[[ Record set open ]]
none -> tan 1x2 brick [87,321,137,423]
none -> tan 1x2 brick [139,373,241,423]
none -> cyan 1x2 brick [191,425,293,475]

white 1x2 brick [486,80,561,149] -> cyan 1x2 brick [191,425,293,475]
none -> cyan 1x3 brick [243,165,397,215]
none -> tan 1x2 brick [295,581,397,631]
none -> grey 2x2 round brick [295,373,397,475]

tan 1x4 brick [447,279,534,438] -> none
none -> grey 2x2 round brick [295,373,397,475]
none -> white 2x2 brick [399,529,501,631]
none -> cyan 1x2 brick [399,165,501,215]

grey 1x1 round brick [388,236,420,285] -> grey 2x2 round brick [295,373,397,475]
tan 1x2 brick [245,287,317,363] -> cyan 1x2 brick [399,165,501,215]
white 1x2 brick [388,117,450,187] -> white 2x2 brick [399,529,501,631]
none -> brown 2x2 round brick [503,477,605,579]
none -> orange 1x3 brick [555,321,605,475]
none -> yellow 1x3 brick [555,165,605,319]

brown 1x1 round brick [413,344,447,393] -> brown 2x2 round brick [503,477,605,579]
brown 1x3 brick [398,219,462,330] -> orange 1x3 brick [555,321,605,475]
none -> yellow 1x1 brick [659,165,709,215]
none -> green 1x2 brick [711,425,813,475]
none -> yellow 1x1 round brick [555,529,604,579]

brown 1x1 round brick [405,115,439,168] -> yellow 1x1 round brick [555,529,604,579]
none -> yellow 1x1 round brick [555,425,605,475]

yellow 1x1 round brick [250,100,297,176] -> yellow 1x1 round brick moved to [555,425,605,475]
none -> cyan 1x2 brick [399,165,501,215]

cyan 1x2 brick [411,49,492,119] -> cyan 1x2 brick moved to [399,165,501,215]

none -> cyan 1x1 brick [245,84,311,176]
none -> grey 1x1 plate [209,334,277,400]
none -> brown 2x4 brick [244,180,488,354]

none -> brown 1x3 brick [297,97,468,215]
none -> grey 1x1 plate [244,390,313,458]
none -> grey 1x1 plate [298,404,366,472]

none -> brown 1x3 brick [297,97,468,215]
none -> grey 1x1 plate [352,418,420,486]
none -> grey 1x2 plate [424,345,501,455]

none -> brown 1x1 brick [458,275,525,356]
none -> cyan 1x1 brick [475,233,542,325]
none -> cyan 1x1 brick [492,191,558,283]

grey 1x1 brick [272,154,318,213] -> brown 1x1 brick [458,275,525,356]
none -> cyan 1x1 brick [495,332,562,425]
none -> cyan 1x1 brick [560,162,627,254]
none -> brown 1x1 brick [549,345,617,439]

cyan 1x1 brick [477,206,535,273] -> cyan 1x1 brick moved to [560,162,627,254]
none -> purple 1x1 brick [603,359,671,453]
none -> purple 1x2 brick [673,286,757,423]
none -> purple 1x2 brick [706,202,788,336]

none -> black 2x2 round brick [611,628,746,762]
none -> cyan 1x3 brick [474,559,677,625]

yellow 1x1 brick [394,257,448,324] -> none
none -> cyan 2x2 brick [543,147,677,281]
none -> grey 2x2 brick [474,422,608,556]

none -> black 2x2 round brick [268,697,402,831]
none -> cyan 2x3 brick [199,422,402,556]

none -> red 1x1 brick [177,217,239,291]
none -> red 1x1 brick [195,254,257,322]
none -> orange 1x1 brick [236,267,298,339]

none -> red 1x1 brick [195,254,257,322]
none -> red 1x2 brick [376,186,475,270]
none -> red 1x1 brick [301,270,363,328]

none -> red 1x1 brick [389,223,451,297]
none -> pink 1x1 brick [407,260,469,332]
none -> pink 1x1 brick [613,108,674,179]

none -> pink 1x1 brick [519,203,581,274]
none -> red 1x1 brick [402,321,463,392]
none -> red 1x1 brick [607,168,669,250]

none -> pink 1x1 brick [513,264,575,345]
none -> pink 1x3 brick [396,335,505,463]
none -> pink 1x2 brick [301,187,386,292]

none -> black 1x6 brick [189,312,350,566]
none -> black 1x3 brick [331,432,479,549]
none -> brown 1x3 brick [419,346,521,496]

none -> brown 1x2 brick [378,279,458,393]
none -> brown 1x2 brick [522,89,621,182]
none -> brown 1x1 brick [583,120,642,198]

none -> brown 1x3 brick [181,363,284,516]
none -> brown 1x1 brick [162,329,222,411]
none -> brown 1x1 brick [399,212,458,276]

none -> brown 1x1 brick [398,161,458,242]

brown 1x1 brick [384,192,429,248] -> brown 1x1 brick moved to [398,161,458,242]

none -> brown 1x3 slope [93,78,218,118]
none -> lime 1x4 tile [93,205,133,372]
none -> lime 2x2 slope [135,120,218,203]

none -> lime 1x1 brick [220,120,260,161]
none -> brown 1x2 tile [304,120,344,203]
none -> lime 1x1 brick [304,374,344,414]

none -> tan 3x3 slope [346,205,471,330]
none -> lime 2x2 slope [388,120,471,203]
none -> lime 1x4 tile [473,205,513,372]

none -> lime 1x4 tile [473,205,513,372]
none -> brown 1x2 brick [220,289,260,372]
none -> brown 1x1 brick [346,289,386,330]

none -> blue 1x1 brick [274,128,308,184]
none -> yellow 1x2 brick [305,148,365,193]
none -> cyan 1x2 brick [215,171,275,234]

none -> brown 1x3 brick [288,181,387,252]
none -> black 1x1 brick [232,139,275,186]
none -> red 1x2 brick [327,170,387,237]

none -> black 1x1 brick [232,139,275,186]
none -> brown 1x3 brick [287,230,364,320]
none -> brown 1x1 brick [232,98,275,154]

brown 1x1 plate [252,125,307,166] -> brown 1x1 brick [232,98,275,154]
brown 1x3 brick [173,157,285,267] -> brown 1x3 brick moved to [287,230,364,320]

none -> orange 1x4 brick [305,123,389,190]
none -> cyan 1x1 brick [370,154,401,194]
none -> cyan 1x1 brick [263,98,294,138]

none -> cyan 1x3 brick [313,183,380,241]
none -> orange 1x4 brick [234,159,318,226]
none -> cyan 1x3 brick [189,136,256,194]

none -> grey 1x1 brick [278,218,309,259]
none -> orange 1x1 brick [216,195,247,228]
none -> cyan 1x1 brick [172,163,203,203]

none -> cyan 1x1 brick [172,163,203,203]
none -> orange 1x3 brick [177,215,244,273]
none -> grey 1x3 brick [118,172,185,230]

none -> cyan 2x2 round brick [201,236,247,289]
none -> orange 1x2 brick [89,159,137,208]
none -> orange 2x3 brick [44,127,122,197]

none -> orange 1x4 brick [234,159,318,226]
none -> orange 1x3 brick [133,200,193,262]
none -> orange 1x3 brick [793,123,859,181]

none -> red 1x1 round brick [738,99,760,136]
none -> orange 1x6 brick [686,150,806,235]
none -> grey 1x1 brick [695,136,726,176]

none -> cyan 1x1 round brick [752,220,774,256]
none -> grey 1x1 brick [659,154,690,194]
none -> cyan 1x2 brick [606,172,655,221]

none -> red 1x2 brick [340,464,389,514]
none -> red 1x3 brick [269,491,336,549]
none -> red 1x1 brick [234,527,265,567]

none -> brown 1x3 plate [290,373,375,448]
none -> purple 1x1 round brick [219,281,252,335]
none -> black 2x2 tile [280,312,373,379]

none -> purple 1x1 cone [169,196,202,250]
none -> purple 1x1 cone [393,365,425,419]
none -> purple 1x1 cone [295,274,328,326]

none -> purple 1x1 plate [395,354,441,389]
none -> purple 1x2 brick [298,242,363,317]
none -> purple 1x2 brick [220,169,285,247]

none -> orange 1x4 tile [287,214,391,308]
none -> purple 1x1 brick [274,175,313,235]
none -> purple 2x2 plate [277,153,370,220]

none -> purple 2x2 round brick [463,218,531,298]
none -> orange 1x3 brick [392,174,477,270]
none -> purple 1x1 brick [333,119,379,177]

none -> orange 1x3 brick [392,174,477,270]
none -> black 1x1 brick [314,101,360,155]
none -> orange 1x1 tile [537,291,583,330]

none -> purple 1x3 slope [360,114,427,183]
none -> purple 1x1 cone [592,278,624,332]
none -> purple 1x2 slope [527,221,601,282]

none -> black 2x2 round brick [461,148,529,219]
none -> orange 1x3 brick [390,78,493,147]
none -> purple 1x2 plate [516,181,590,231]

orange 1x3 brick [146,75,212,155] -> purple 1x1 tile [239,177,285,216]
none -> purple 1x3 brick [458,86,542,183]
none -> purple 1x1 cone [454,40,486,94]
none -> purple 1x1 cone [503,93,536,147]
[[ Record set closed ]]
__What needs to be done__. Copy out only the lines of the records above from the one with "none -> blue 1x1 brick [274,128,308,184]" through the one with "none -> red 1x2 brick [327,170,387,237]", exactly as they stand, both included.

__Task response__.
none -> blue 1x1 brick [274,128,308,184]
none -> yellow 1x2 brick [305,148,365,193]
none -> cyan 1x2 brick [215,171,275,234]

none -> brown 1x3 brick [288,181,387,252]
none -> black 1x1 brick [232,139,275,186]
none -> red 1x2 brick [327,170,387,237]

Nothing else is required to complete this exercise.